**Problem details**.
What you need to produce from the material below is an exact transcription of the lines from the one with "(279, 274) = (253, 319): purple" through the one with "(389, 389) = (426, 355): white", both included, and no other line.
--- The input Enclosed Below ---
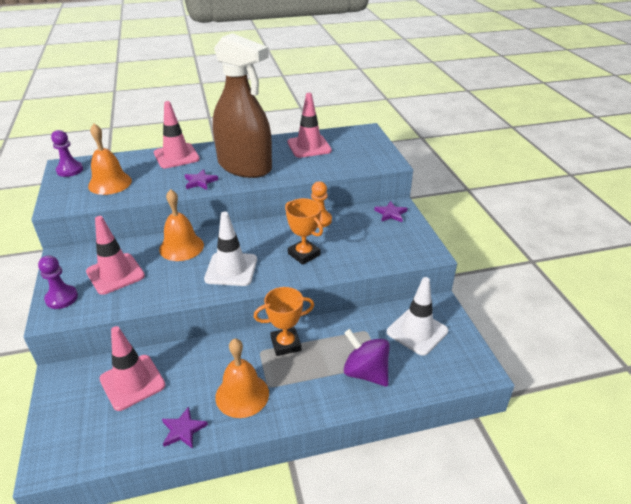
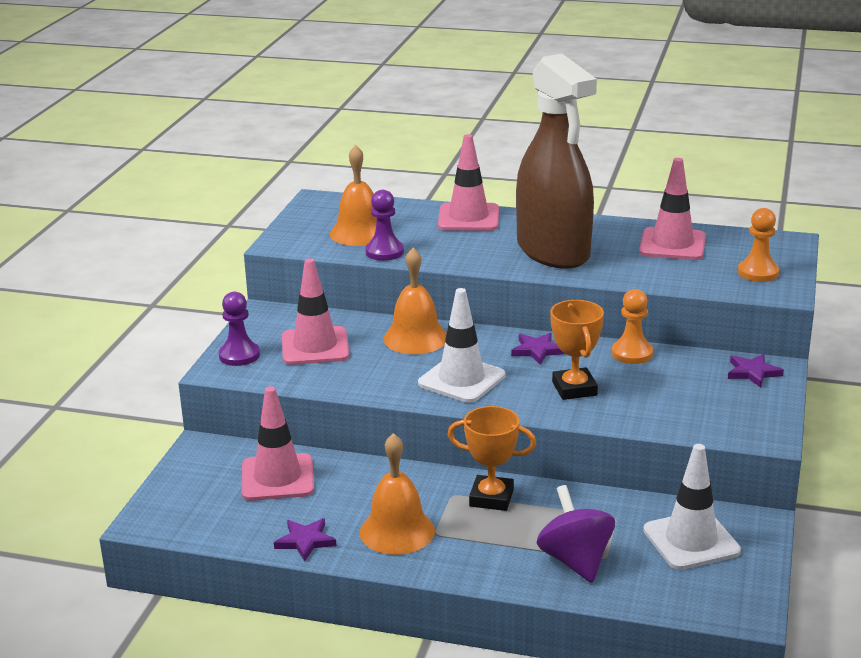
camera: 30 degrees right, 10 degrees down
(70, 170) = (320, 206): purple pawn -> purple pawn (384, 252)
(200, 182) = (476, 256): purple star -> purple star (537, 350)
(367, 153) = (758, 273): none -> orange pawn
--- End of Enclosed The input ---
--- The input Enclosed Below ---
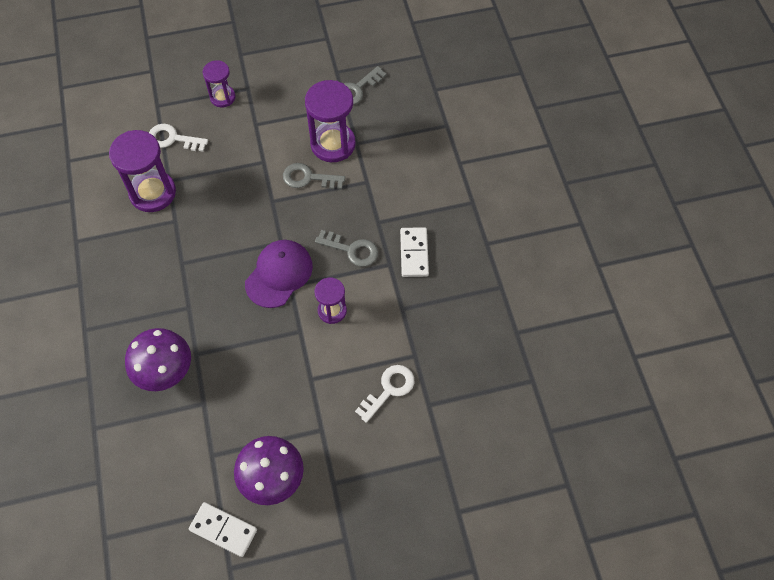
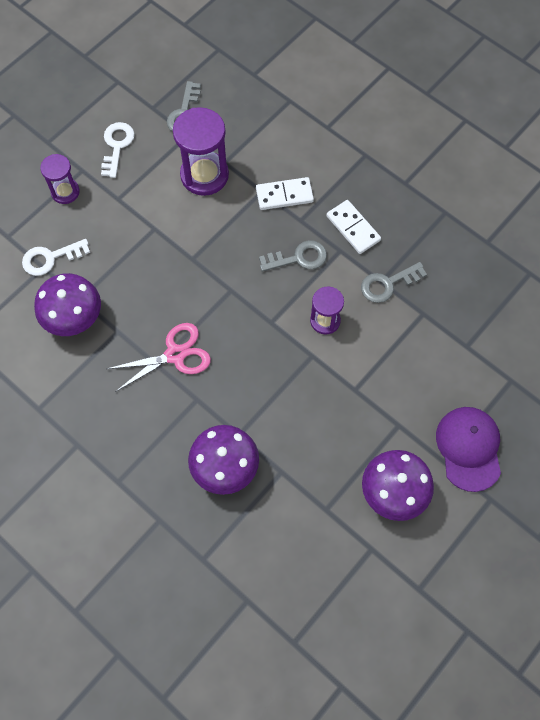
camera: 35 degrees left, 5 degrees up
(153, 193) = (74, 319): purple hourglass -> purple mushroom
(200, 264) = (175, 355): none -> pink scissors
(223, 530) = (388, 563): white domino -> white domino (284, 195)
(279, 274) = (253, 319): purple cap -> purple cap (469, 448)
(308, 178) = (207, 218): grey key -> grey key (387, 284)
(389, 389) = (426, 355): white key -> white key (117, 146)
--- End of Enclosed The input ---
**Answer space**.
(279, 274) = (253, 319): purple cap -> purple cap (469, 448)
(308, 178) = (207, 218): grey key -> grey key (387, 284)
(389, 389) = (426, 355): white key -> white key (117, 146)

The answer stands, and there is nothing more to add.